Scene change data

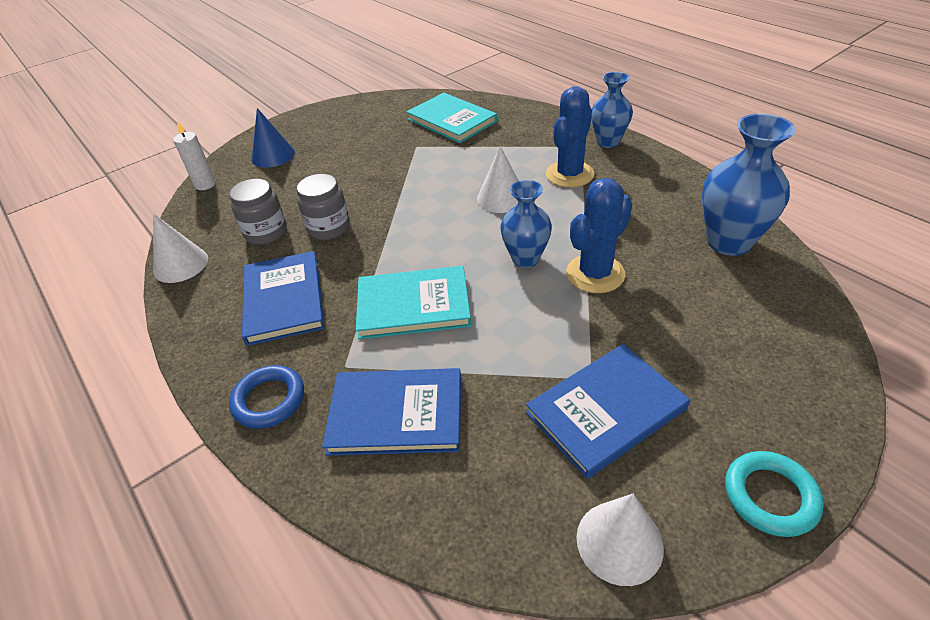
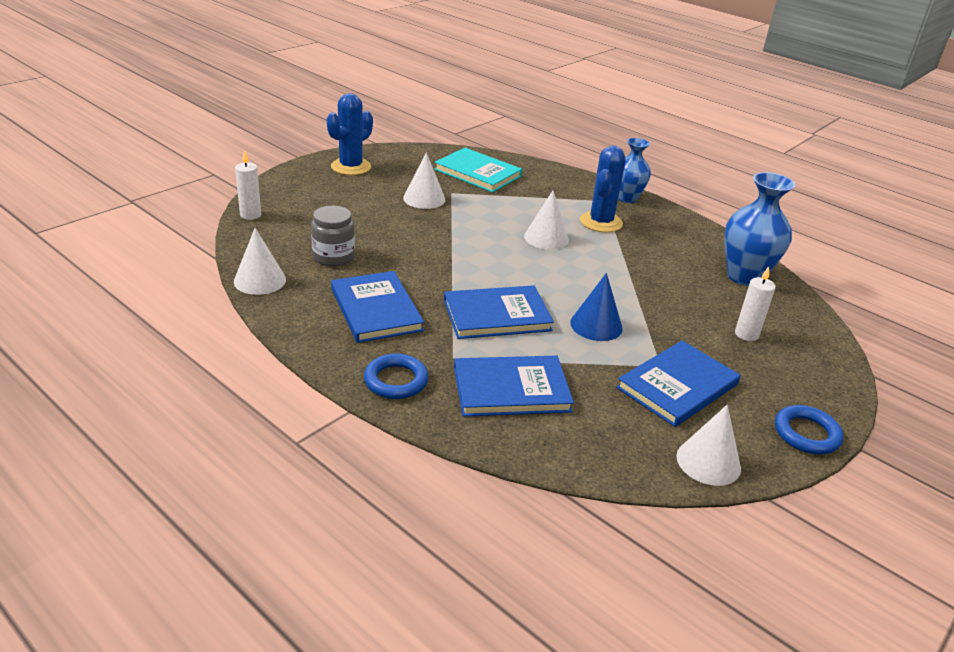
camera: 15 degrees left, 10 degrees down
blue cone [252,108,295,168] -> blue cone moved to [570,273,623,341]
grey jar [296,174,350,240] -> none
turquoise book [356,266,471,339] -> blue book [444,285,554,339]
blue vase [500,180,552,268] -> none
blue cactus [566,178,632,293] -> blue cactus moved to [327,93,373,175]
turquoise ring [725,451,824,537] -> blue ring [775,405,843,454]
none -> white cone [403,152,445,209]
none -> white candle [735,266,776,341]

- [WHAT YOU NEED TO DO]
Copy out every entry above verbatim. Leave each picture out.

- [COMPLETED EXERCISE]
camera: 15 degrees left, 10 degrees down
blue cone [252,108,295,168] -> blue cone moved to [570,273,623,341]
grey jar [296,174,350,240] -> none
turquoise book [356,266,471,339] -> blue book [444,285,554,339]
blue vase [500,180,552,268] -> none
blue cactus [566,178,632,293] -> blue cactus moved to [327,93,373,175]
turquoise ring [725,451,824,537] -> blue ring [775,405,843,454]
none -> white cone [403,152,445,209]
none -> white candle [735,266,776,341]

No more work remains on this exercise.